- Task requirements
Return the data exactly, but only from the line containing "BAT1: 9V (plus" through its last line.
++++ Records for the task
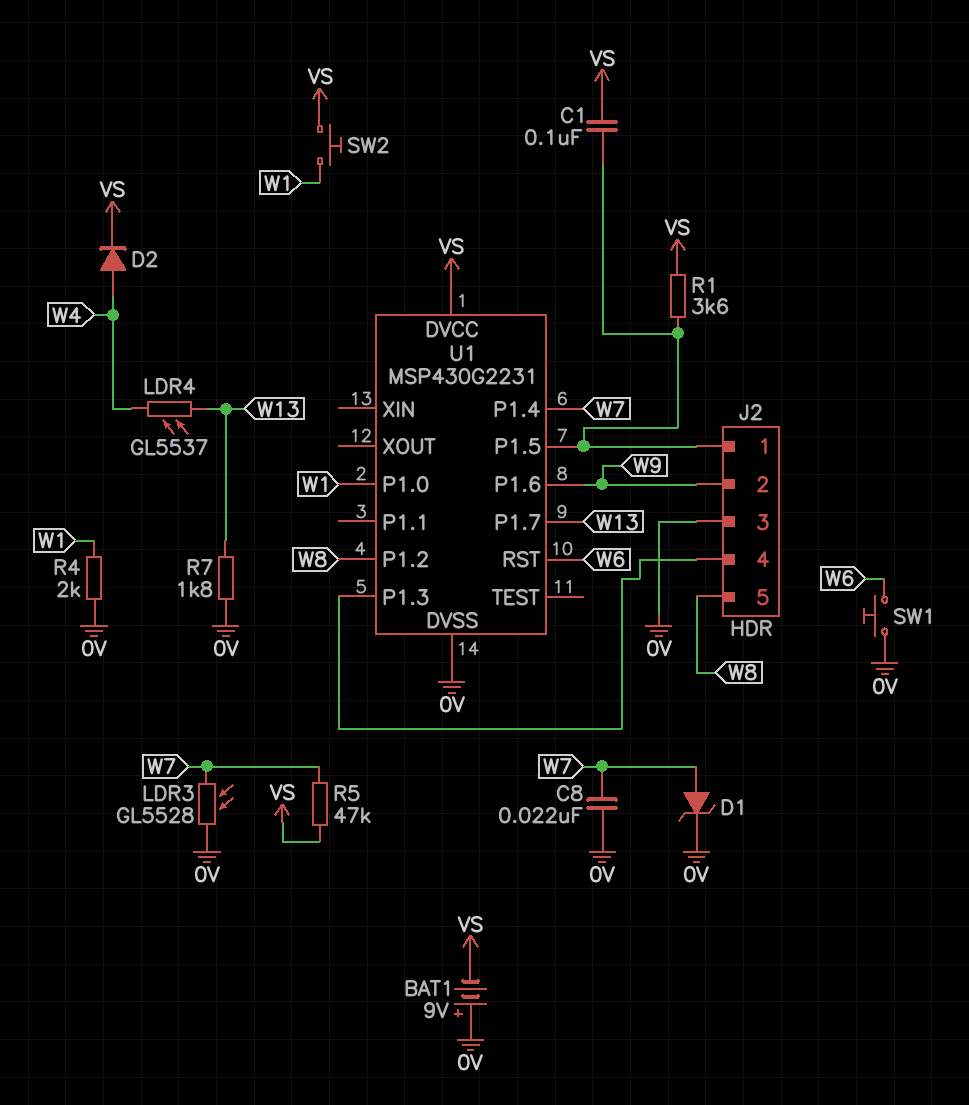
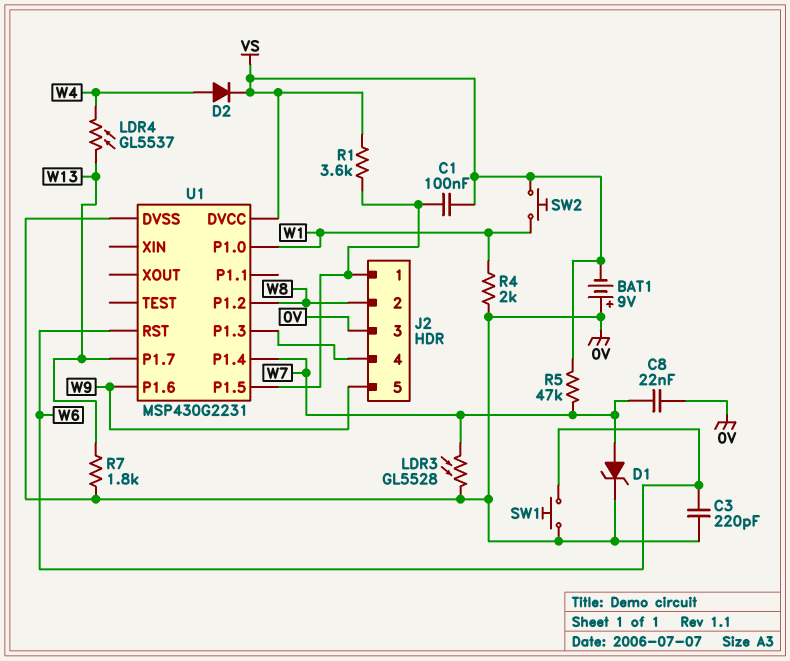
C3: none -> 220pF (0V, W6)
J2 pin 2: W9 -> W8
J2 pin 5: W8 -> W9

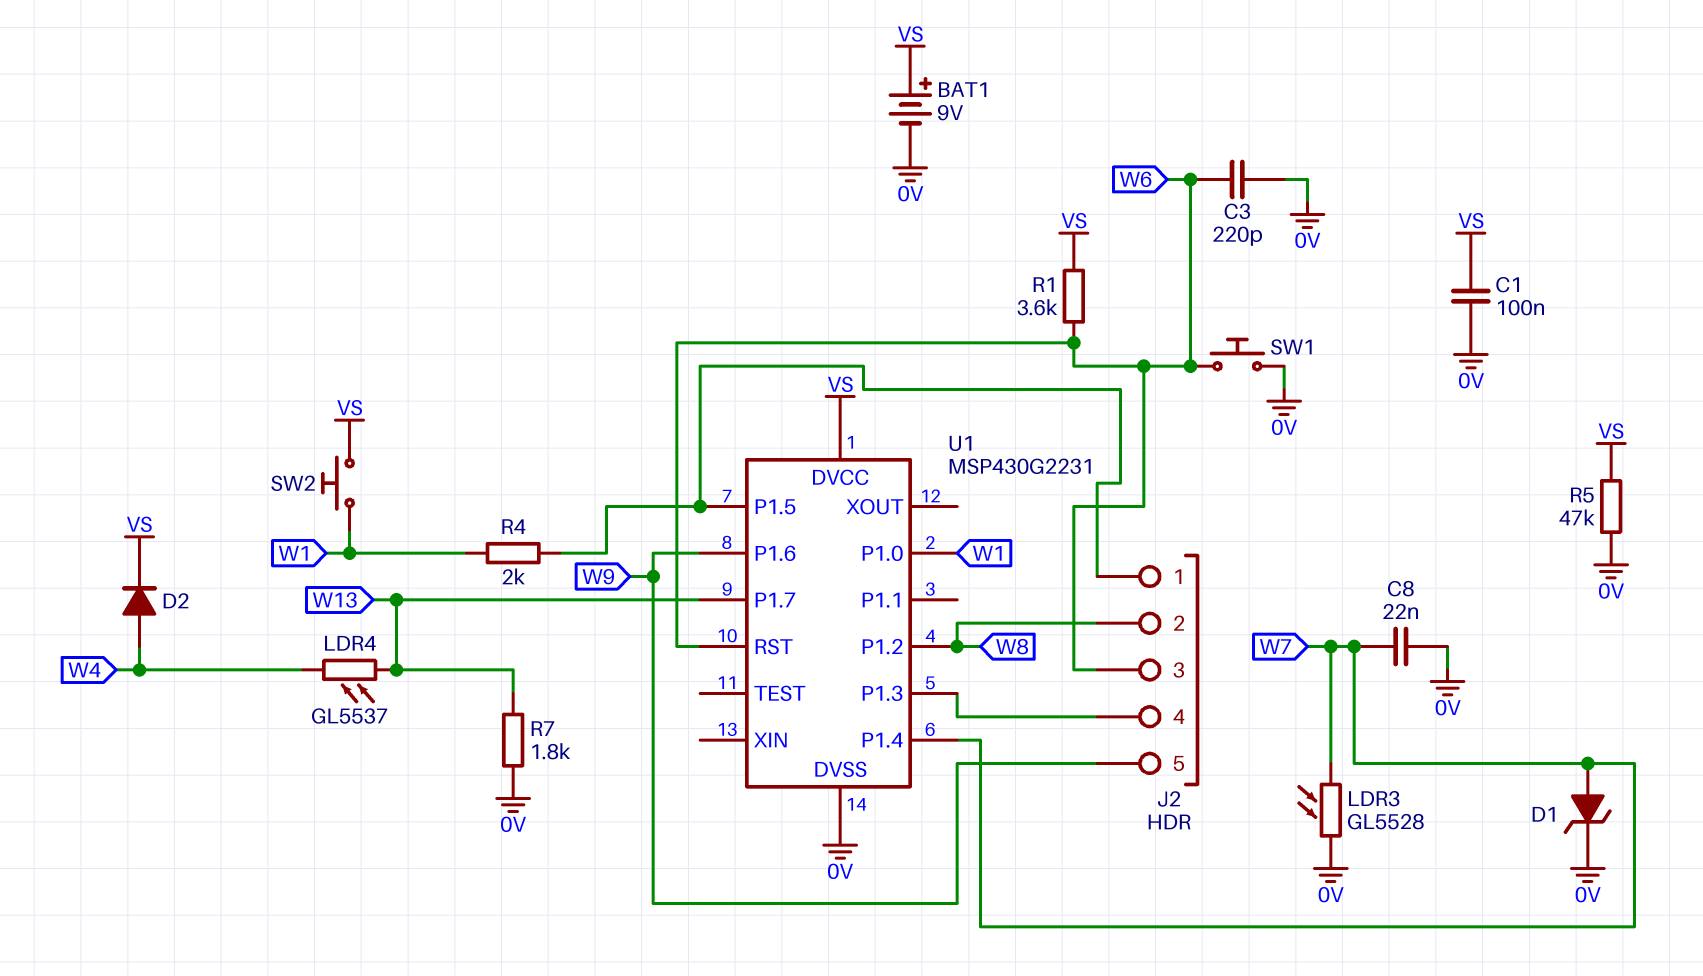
BAT1: 9V (plus 0V, minus VS) -> 9V (plus VS, minus 0V)
C1: 100nF (J2/1, VS) -> 100nF (0V, VS)
J2 pin 3: 0V -> W6
R1: 3.6k (J2/1, VS) -> 3.6k (VS, W6)
R4: 2k (0V, W1) -> 2k (J2/1, W1)
R5: 47k (VS, W7) -> 47k (0V, VS)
++++++++
- The answer
BAT1: 9V (plus 0V, minus VS) -> 9V (plus VS, minus 0V)
C1: 100nF (J2/1, VS) -> 100nF (0V, VS)
J2 pin 3: 0V -> W6
R1: 3.6k (J2/1, VS) -> 3.6k (VS, W6)
R4: 2k (0V, W1) -> 2k (J2/1, W1)
R5: 47k (VS, W7) -> 47k (0V, VS)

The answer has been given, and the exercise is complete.